Work instructions. Copy, from the entries below, each line where the word "round" can be found.

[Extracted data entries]
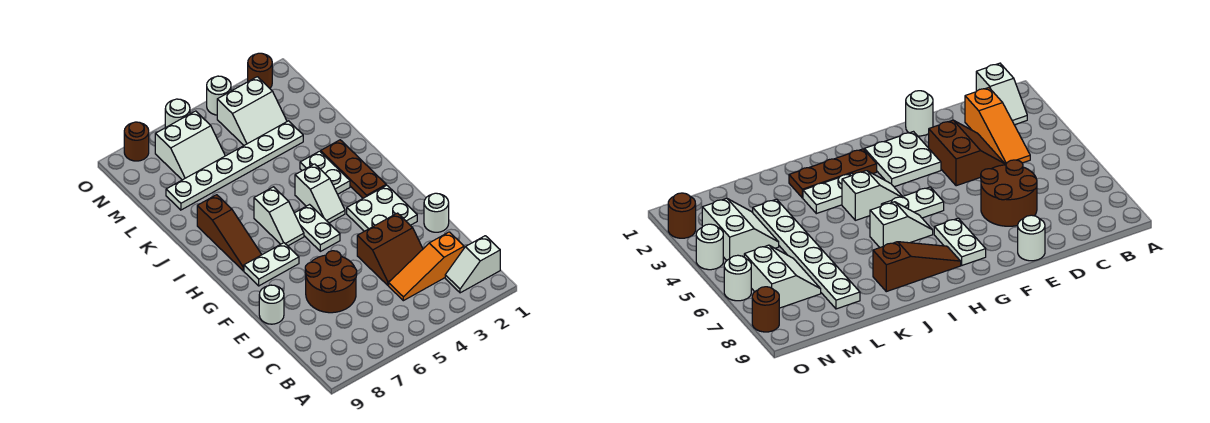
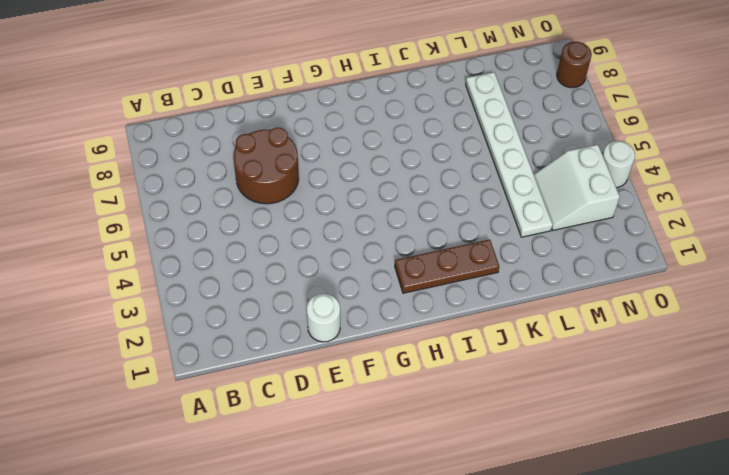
none -> white 1x2 slope [445,236,500,293]
none -> orange 1x3 slope [389,232,464,301]
none -> brown 2x2 slope [357,213,423,285]

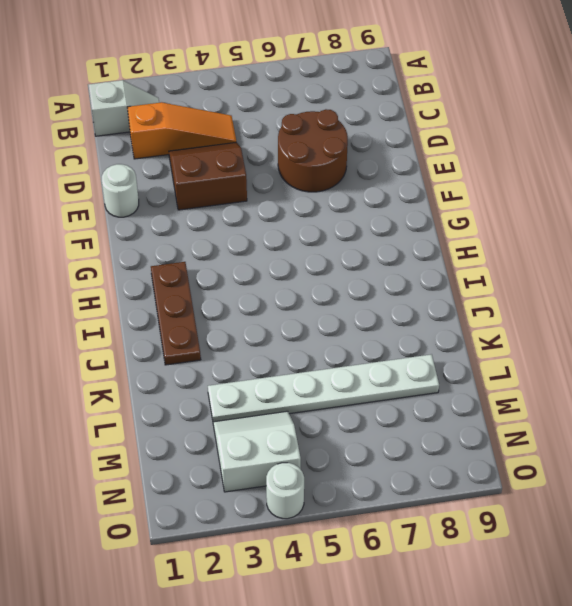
none -> white 1x1 round brick [259,285,284,324]
none -> white 2x2 plate [347,185,417,231]
none -> white 1x2 plate [294,205,340,251]

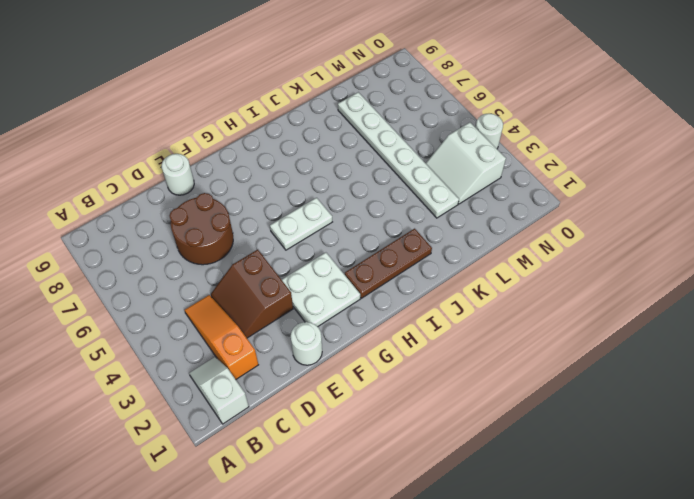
none -> white 1x2 plate [244,243,299,286]
none -> white 1x2 slope [295,164,345,223]
none -> white 1x2 slope [254,187,304,246]

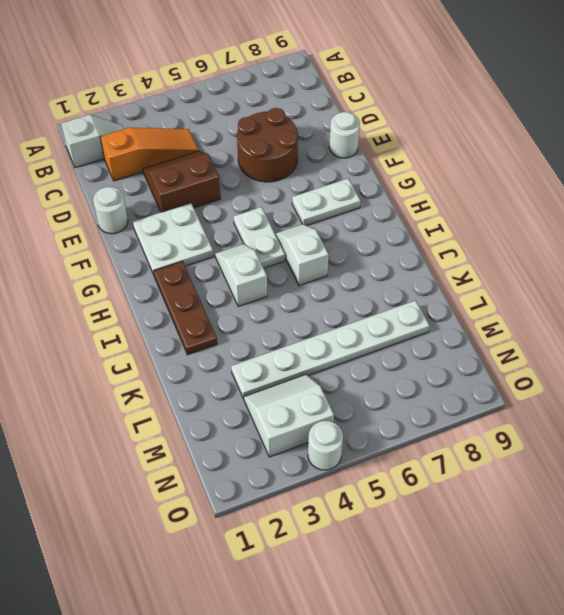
none -> brown 1x3 slope [197,195,262,271]
none -> white 1x2 plate [300,151,350,194]
none -> white 2x2 slope [155,111,225,180]

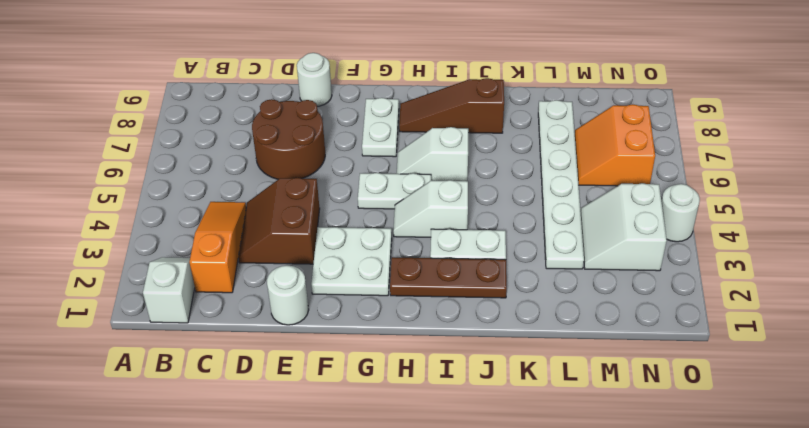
orange 2x2 slope [575,104,655,186] -> white 2x2 slope [155,111,225,180]
none -> brown 1x1 round brick [248,53,272,88]
none -> white 1x1 round brick [165,99,190,128]
none -> brown 1x1 round brick [124,122,149,161]

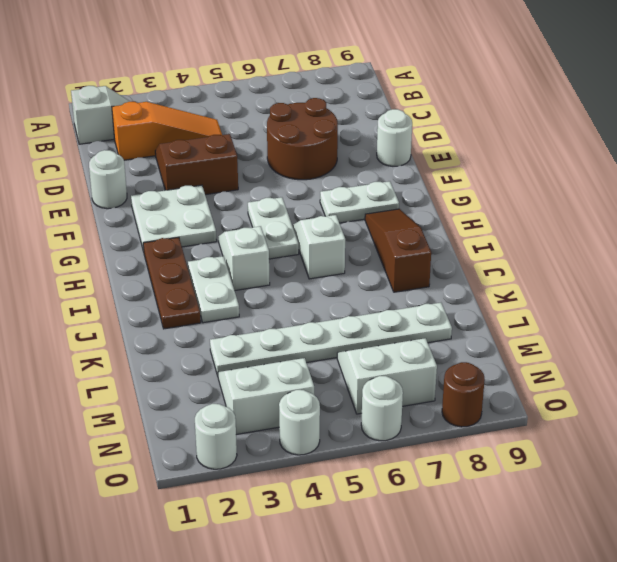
white 1x1 round brick [195,404,237,469] -> brown 1x1 round brick [248,53,272,88]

Answer to the exercise.
none -> white 1x1 round brick [259,285,284,324]
none -> brown 1x1 round brick [248,53,272,88]
none -> white 1x1 round brick [165,99,190,128]
none -> brown 1x1 round brick [124,122,149,161]
white 1x1 round brick [195,404,237,469] -> brown 1x1 round brick [248,53,272,88]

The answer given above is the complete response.